::: DATA FOR THE TASK :::

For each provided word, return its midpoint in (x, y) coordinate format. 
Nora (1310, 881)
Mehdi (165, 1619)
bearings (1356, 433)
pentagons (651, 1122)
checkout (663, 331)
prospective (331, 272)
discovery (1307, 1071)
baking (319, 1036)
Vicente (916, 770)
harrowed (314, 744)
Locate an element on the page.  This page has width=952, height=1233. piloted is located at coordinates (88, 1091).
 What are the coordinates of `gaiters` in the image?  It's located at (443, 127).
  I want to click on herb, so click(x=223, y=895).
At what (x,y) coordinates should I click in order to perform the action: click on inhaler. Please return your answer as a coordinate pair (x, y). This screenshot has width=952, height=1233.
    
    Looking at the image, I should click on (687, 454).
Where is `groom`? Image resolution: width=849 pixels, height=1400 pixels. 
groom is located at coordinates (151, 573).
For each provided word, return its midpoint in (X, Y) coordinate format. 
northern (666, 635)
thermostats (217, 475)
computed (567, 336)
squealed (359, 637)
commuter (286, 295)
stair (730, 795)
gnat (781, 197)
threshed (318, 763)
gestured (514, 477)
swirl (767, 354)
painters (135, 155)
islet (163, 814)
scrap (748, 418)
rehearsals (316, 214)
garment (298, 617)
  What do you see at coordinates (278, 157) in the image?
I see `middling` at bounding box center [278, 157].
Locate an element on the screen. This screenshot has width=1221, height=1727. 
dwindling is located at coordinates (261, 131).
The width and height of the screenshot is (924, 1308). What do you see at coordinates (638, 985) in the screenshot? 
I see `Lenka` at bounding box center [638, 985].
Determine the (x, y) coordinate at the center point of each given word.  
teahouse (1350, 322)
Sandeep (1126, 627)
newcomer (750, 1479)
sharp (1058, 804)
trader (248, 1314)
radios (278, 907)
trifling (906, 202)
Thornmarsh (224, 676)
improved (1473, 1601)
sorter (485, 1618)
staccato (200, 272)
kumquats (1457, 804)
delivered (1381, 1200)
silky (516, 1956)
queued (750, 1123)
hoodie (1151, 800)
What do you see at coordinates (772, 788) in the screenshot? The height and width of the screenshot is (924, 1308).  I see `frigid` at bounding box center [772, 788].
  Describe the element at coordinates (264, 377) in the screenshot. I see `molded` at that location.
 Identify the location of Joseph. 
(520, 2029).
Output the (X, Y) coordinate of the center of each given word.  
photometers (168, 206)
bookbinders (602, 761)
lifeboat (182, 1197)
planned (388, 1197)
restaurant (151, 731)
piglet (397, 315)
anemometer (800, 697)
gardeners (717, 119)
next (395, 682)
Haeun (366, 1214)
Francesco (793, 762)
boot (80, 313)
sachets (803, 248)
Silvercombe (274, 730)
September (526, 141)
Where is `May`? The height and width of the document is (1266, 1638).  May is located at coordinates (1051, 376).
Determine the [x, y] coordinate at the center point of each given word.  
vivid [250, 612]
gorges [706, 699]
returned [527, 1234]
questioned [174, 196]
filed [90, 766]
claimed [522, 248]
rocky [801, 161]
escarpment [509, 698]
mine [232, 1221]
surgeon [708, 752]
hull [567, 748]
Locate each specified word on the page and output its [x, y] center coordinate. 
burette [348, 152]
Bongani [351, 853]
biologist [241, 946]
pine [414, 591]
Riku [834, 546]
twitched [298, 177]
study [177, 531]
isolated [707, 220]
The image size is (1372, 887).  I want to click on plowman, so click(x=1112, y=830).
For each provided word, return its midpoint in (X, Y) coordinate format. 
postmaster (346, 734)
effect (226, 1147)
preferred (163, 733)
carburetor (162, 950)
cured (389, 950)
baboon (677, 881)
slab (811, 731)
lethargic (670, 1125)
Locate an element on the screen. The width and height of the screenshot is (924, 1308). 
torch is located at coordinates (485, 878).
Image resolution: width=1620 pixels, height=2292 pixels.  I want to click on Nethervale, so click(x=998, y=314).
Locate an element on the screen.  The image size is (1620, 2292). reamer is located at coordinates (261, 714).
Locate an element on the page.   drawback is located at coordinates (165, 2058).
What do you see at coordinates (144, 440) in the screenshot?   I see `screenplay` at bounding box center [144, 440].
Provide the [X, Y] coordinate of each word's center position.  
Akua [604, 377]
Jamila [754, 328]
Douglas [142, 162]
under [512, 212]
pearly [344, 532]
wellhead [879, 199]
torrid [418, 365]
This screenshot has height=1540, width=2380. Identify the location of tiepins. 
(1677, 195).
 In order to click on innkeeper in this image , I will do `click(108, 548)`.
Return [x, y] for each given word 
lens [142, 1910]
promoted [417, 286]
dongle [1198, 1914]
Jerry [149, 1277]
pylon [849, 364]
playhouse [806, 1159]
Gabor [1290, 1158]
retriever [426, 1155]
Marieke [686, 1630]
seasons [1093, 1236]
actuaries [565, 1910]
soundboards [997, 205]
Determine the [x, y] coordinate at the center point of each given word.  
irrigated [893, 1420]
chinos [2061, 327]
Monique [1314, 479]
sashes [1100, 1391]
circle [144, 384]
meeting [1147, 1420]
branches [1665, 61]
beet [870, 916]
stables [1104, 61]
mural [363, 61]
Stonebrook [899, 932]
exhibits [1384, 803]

:::

STATED GOAL - Can you copy all of the records above line for line, without changing a single character?

RESULT OF THE EXERCISE -
For each provided word, return its midpoint in (x, y) coordinate format. 
Nora (1310, 881)
Mehdi (165, 1619)
bearings (1356, 433)
pentagons (651, 1122)
checkout (663, 331)
prospective (331, 272)
discovery (1307, 1071)
baking (319, 1036)
Vicente (916, 770)
harrowed (314, 744)
Locate an element on the page.  This page has width=952, height=1233. piloted is located at coordinates (88, 1091).
 What are the coordinates of `gaiters` in the image?  It's located at (443, 127).
  I want to click on herb, so click(x=223, y=895).
At what (x,y) coordinates should I click in order to perform the action: click on inhaler. Please return your answer as a coordinate pair (x, y). This screenshot has width=952, height=1233.
    
    Looking at the image, I should click on (687, 454).
Where is `groom`? Image resolution: width=849 pixels, height=1400 pixels. 
groom is located at coordinates (151, 573).
For each provided word, return its midpoint in (X, Y) coordinate format. 
northern (666, 635)
thermostats (217, 475)
computed (567, 336)
squealed (359, 637)
commuter (286, 295)
stair (730, 795)
gnat (781, 197)
threshed (318, 763)
gestured (514, 477)
swirl (767, 354)
painters (135, 155)
islet (163, 814)
scrap (748, 418)
rehearsals (316, 214)
garment (298, 617)
  What do you see at coordinates (278, 157) in the image?
I see `middling` at bounding box center [278, 157].
Locate an element on the screen. This screenshot has width=1221, height=1727. 
dwindling is located at coordinates (261, 131).
The width and height of the screenshot is (924, 1308). What do you see at coordinates (638, 985) in the screenshot? 
I see `Lenka` at bounding box center [638, 985].
Determine the (x, y) coordinate at the center point of each given word.  
teahouse (1350, 322)
Sandeep (1126, 627)
newcomer (750, 1479)
sharp (1058, 804)
trader (248, 1314)
radios (278, 907)
trifling (906, 202)
Thornmarsh (224, 676)
improved (1473, 1601)
sorter (485, 1618)
staccato (200, 272)
kumquats (1457, 804)
delivered (1381, 1200)
silky (516, 1956)
queued (750, 1123)
hoodie (1151, 800)
What do you see at coordinates (772, 788) in the screenshot? The height and width of the screenshot is (924, 1308).  I see `frigid` at bounding box center [772, 788].
  Describe the element at coordinates (264, 377) in the screenshot. I see `molded` at that location.
 Identify the location of Joseph. 
(520, 2029).
Output the (X, Y) coordinate of the center of each given word.  
photometers (168, 206)
bookbinders (602, 761)
lifeboat (182, 1197)
planned (388, 1197)
restaurant (151, 731)
piglet (397, 315)
anemometer (800, 697)
gardeners (717, 119)
next (395, 682)
Haeun (366, 1214)
Francesco (793, 762)
boot (80, 313)
sachets (803, 248)
Silvercombe (274, 730)
September (526, 141)
Where is `May`? The height and width of the document is (1266, 1638).  May is located at coordinates (1051, 376).
Determine the [x, y] coordinate at the center point of each given word.  
vivid [250, 612]
gorges [706, 699]
returned [527, 1234]
questioned [174, 196]
filed [90, 766]
claimed [522, 248]
rocky [801, 161]
escarpment [509, 698]
mine [232, 1221]
surgeon [708, 752]
hull [567, 748]
Locate each specified word on the page and output its [x, y] center coordinate. 
burette [348, 152]
Bongani [351, 853]
biologist [241, 946]
pine [414, 591]
Riku [834, 546]
twitched [298, 177]
study [177, 531]
isolated [707, 220]
The image size is (1372, 887).  I want to click on plowman, so click(x=1112, y=830).
For each provided word, return its midpoint in (X, Y) coordinate format. 
postmaster (346, 734)
effect (226, 1147)
preferred (163, 733)
carburetor (162, 950)
cured (389, 950)
baboon (677, 881)
slab (811, 731)
lethargic (670, 1125)
Locate an element on the screen. The width and height of the screenshot is (924, 1308). 
torch is located at coordinates (485, 878).
Image resolution: width=1620 pixels, height=2292 pixels.  I want to click on Nethervale, so click(x=998, y=314).
Locate an element on the screen.  The image size is (1620, 2292). reamer is located at coordinates (261, 714).
Locate an element on the page.   drawback is located at coordinates (165, 2058).
What do you see at coordinates (144, 440) in the screenshot?   I see `screenplay` at bounding box center [144, 440].
Provide the [X, Y] coordinate of each word's center position.  
Akua [604, 377]
Jamila [754, 328]
Douglas [142, 162]
under [512, 212]
pearly [344, 532]
wellhead [879, 199]
torrid [418, 365]
This screenshot has height=1540, width=2380. Identify the location of tiepins. 
(1677, 195).
 In order to click on innkeeper in this image , I will do `click(108, 548)`.
Return [x, y] for each given word 
lens [142, 1910]
promoted [417, 286]
dongle [1198, 1914]
Jerry [149, 1277]
pylon [849, 364]
playhouse [806, 1159]
Gabor [1290, 1158]
retriever [426, 1155]
Marieke [686, 1630]
seasons [1093, 1236]
actuaries [565, 1910]
soundboards [997, 205]
Determine the [x, y] coordinate at the center point of each given word.  
irrigated [893, 1420]
chinos [2061, 327]
Monique [1314, 479]
sashes [1100, 1391]
circle [144, 384]
meeting [1147, 1420]
branches [1665, 61]
beet [870, 916]
stables [1104, 61]
mural [363, 61]
Stonebrook [899, 932]
exhibits [1384, 803]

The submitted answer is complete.